- _DATASET RECORDS_
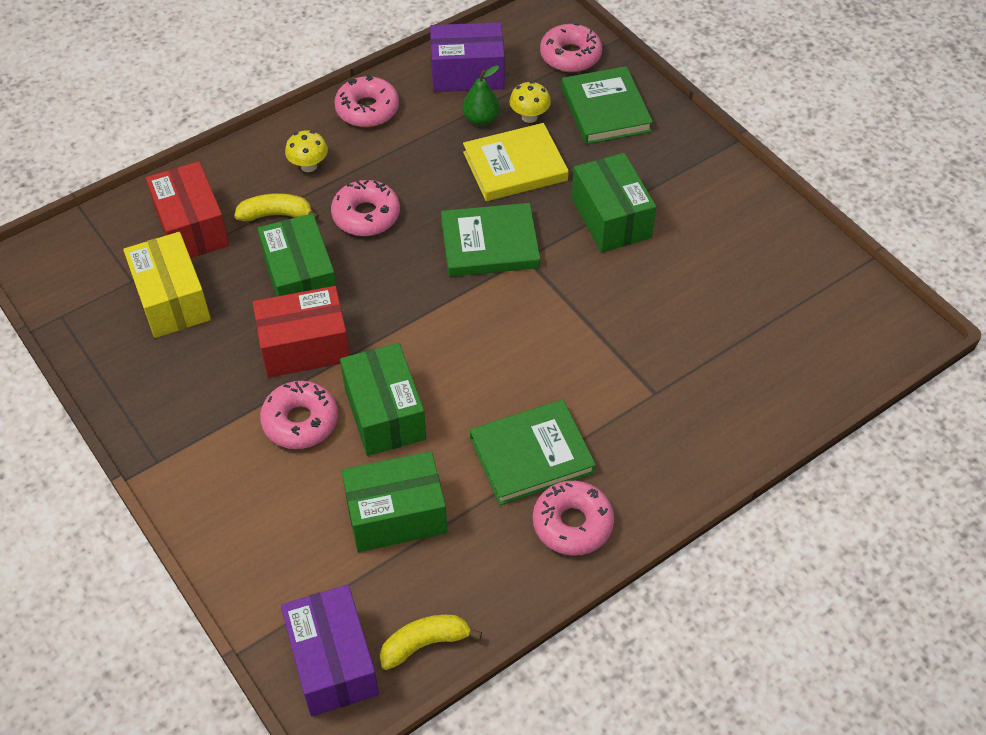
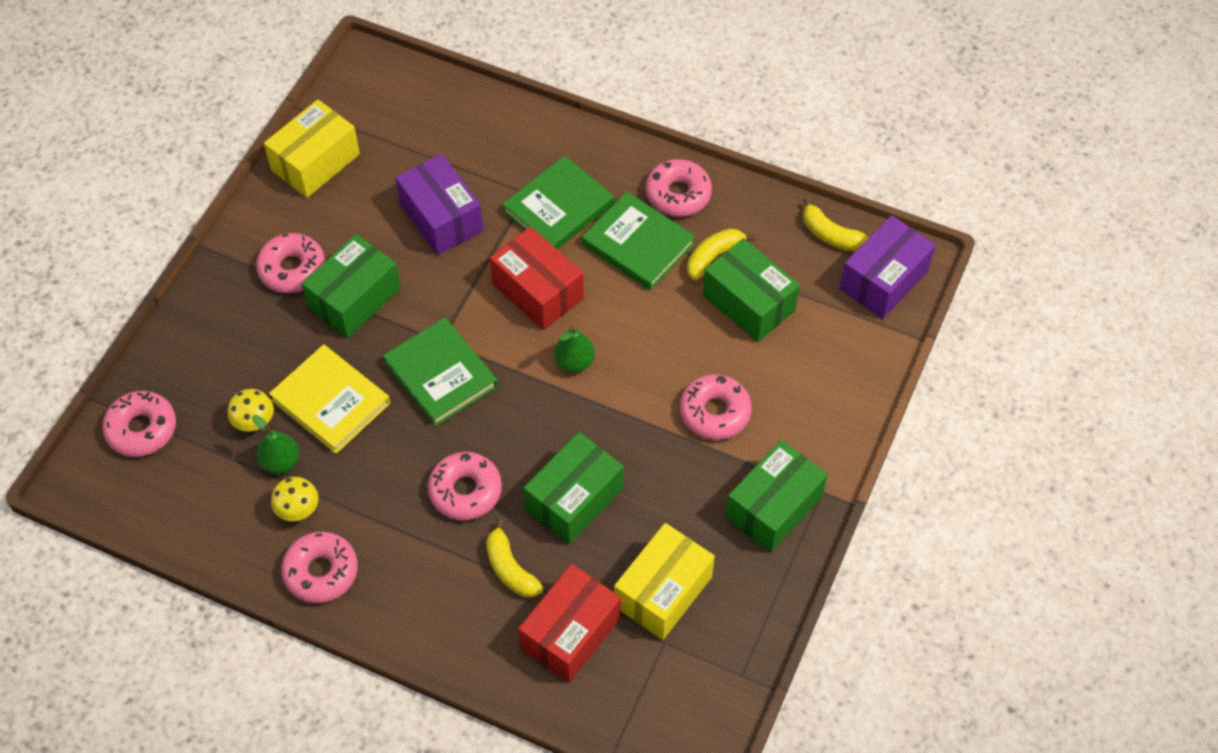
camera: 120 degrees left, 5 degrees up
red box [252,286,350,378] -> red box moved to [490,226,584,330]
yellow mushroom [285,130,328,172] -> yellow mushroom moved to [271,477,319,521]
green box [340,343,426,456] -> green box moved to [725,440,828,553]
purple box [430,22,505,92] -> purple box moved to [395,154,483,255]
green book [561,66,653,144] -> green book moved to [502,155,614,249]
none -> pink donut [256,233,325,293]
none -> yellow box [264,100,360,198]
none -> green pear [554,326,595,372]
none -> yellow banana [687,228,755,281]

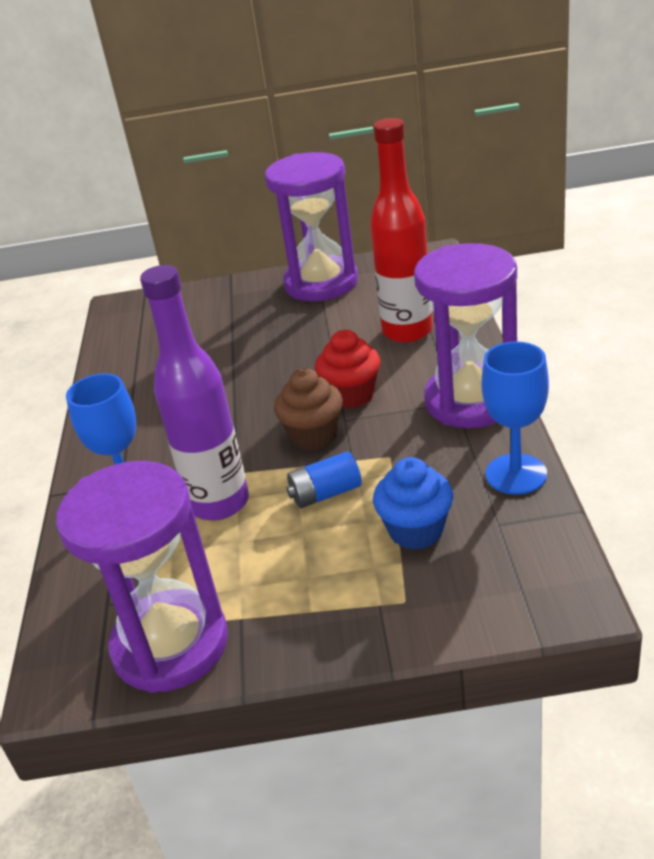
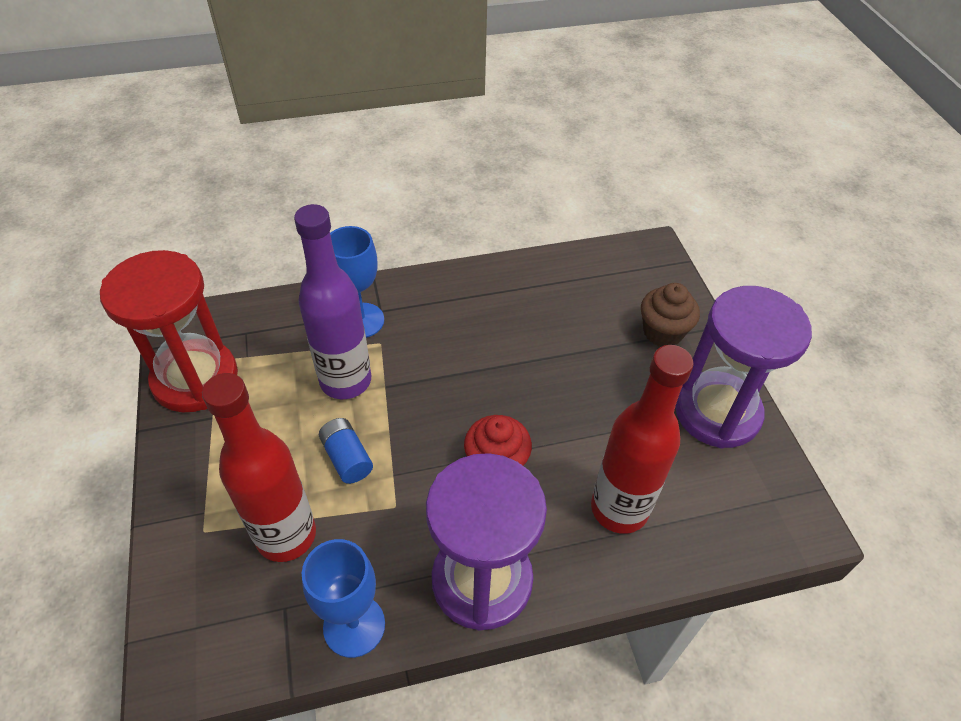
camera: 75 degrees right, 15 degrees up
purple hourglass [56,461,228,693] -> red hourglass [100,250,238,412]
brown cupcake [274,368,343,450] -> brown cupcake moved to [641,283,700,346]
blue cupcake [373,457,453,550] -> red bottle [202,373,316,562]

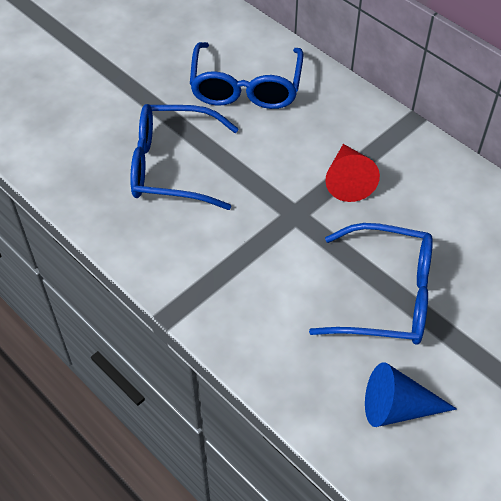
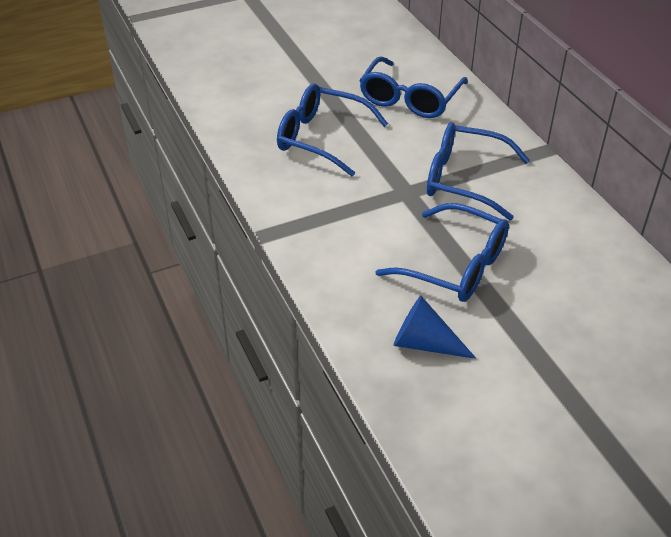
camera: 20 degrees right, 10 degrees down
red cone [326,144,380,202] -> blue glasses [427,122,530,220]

- _WHAT YOU HAVE TO DO_
Word for word, restate all of the material above except its pictures.

- _WRITTEN ANSWER_
camera: 120 degrees left, 5 degrees up
red box [252,286,350,378] -> red box moved to [490,226,584,330]
yellow mushroom [285,130,328,172] -> yellow mushroom moved to [271,477,319,521]
green box [340,343,426,456] -> green box moved to [725,440,828,553]
purple box [430,22,505,92] -> purple box moved to [395,154,483,255]
green book [561,66,653,144] -> green book moved to [502,155,614,249]
none -> pink donut [256,233,325,293]
none -> yellow box [264,100,360,198]
none -> green pear [554,326,595,372]
none -> yellow banana [687,228,755,281]

camera: 75 degrees right, 15 degrees up
purple hourglass [56,461,228,693] -> red hourglass [100,250,238,412]
brown cupcake [274,368,343,450] -> brown cupcake moved to [641,283,700,346]
blue cupcake [373,457,453,550] -> red bottle [202,373,316,562]

camera: 20 degrees right, 10 degrees down
red cone [326,144,380,202] -> blue glasses [427,122,530,220]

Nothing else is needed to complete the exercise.